━━━ EXERCISE DATA ━━━

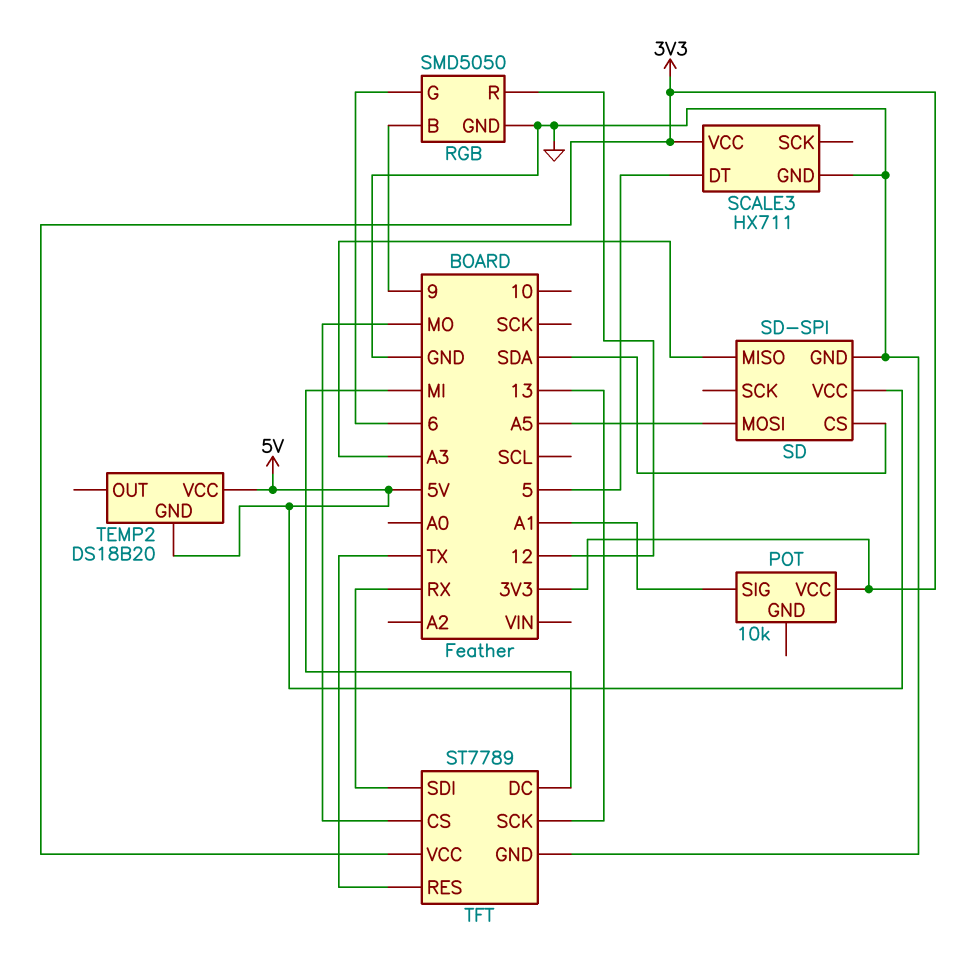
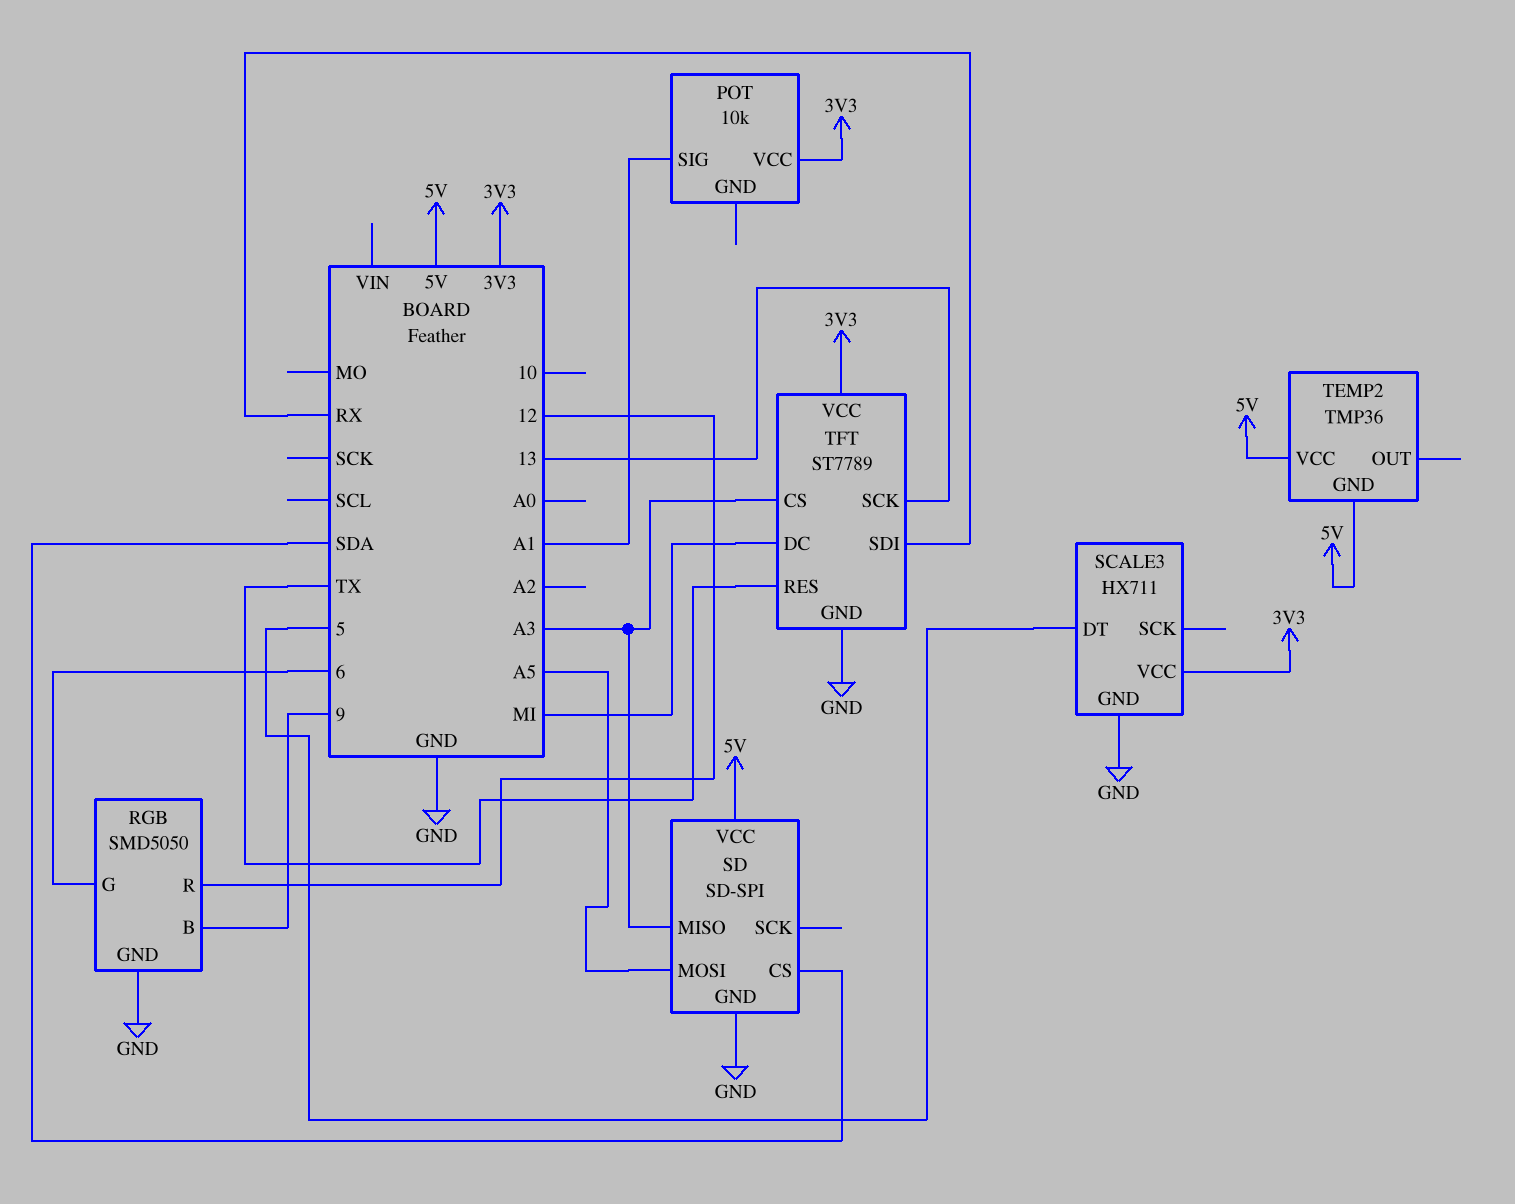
TEMP2: DS18B20 -> TMP36
TFT pin CS: MO -> A3

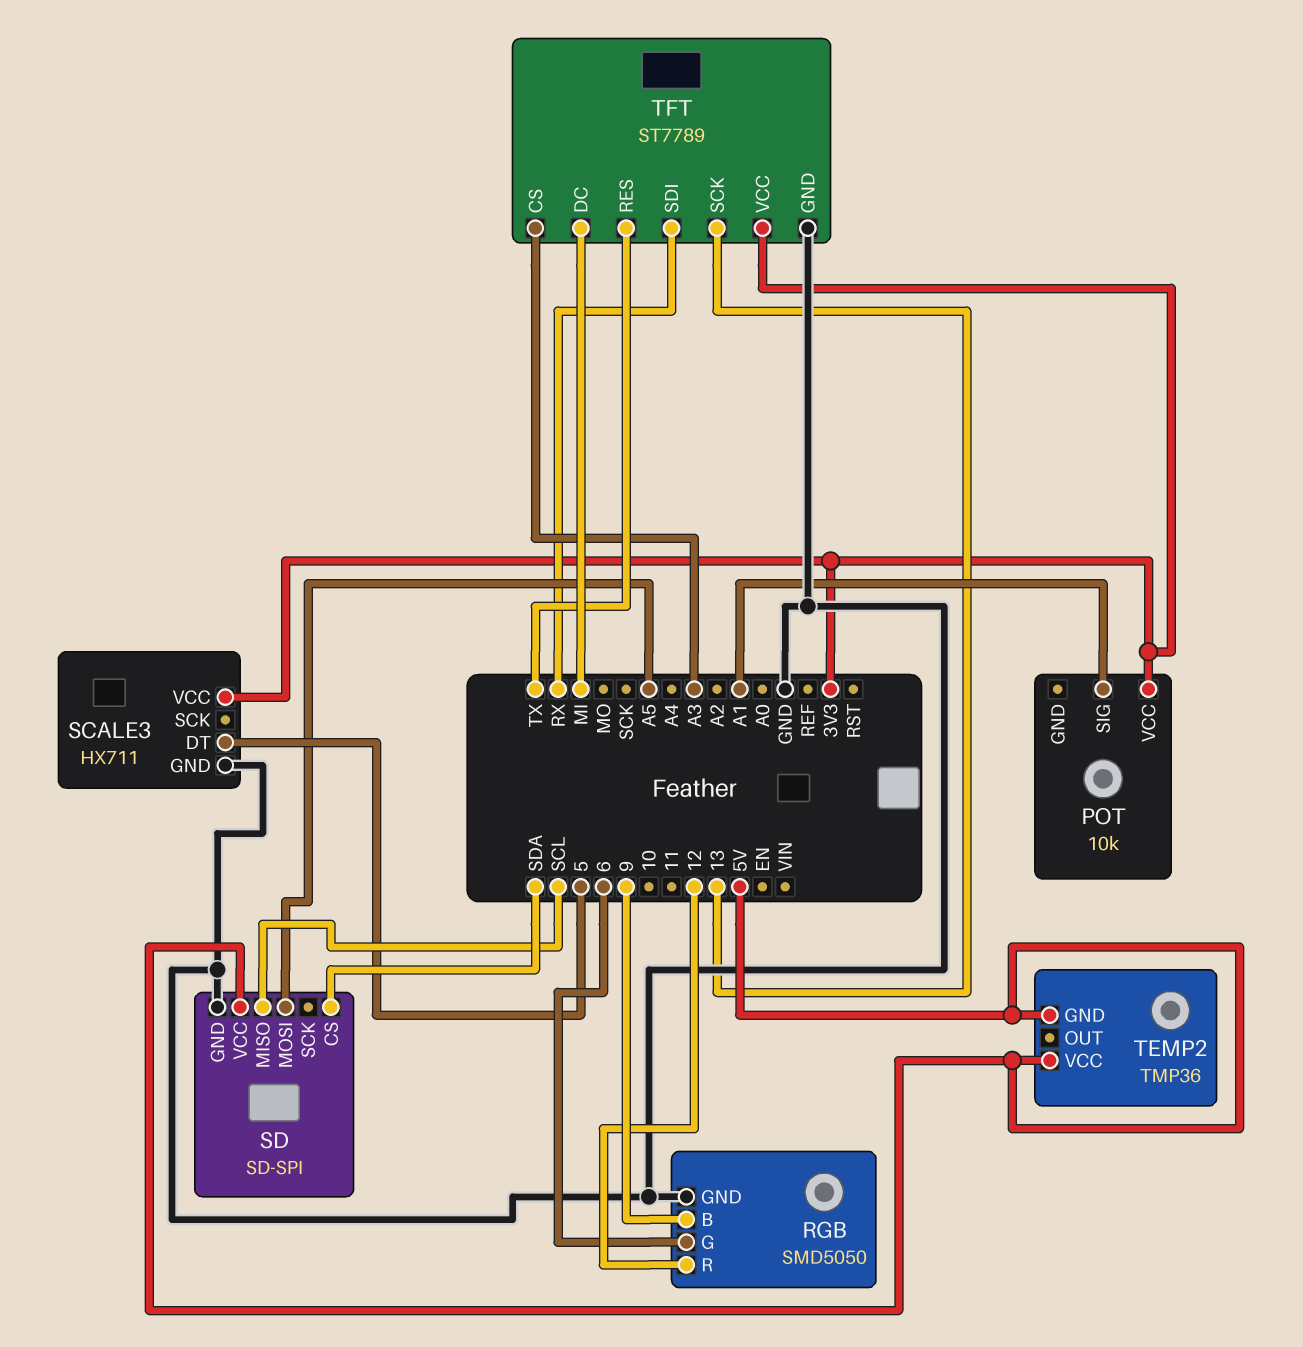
SD pin MISO: A3 -> SCL

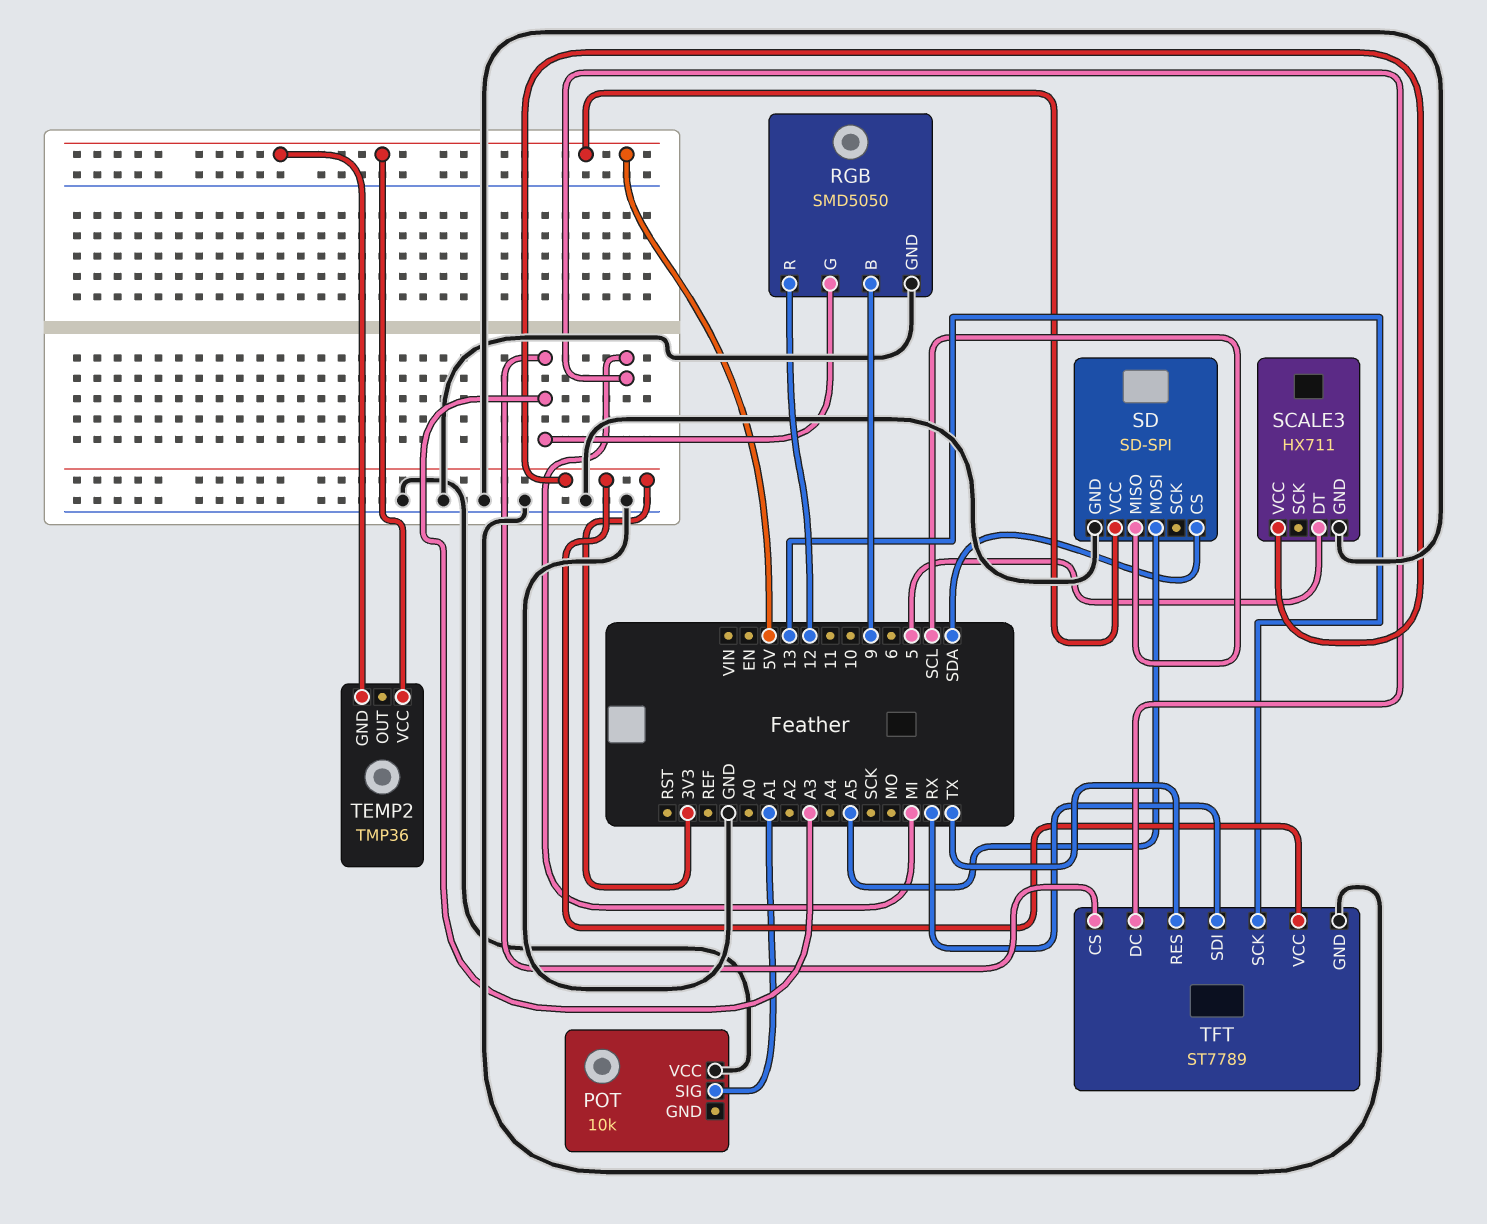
POT pin VCC: 3V3 -> GND
RGB pin G: 6 -> A3

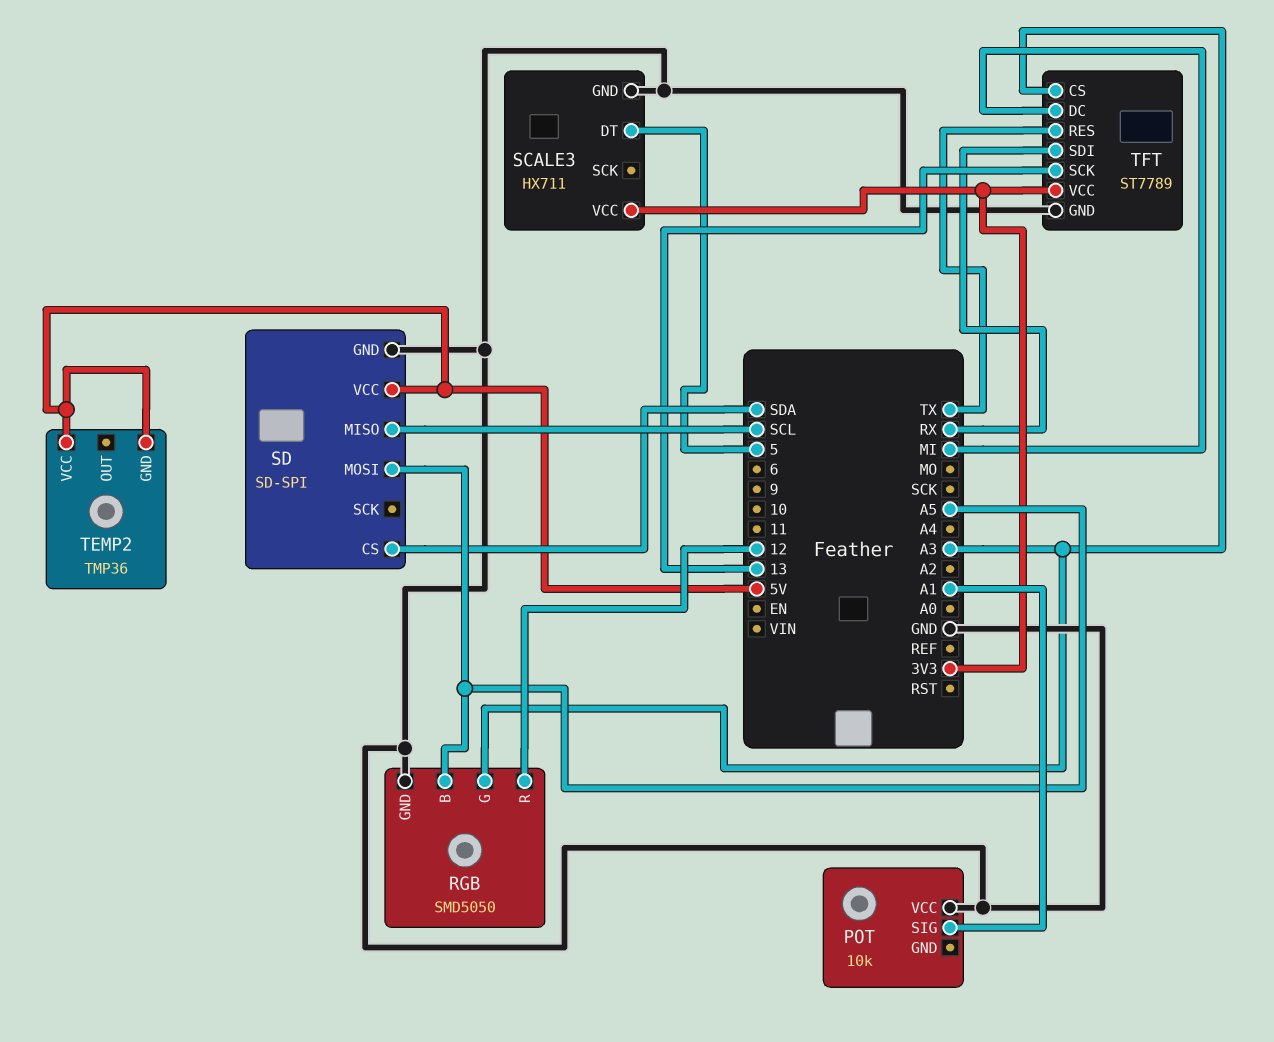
RGB pin B: 9 -> A5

━━━

_THE PROBLEM:_ Skip the pictures and print each record exactly as it stands.

_ANSWER SECTION:_
TEMP2: DS18B20 -> TMP36
TFT pin CS: MO -> A3

SD pin MISO: A3 -> SCL

POT pin VCC: 3V3 -> GND
RGB pin G: 6 -> A3

RGB pin B: 9 -> A5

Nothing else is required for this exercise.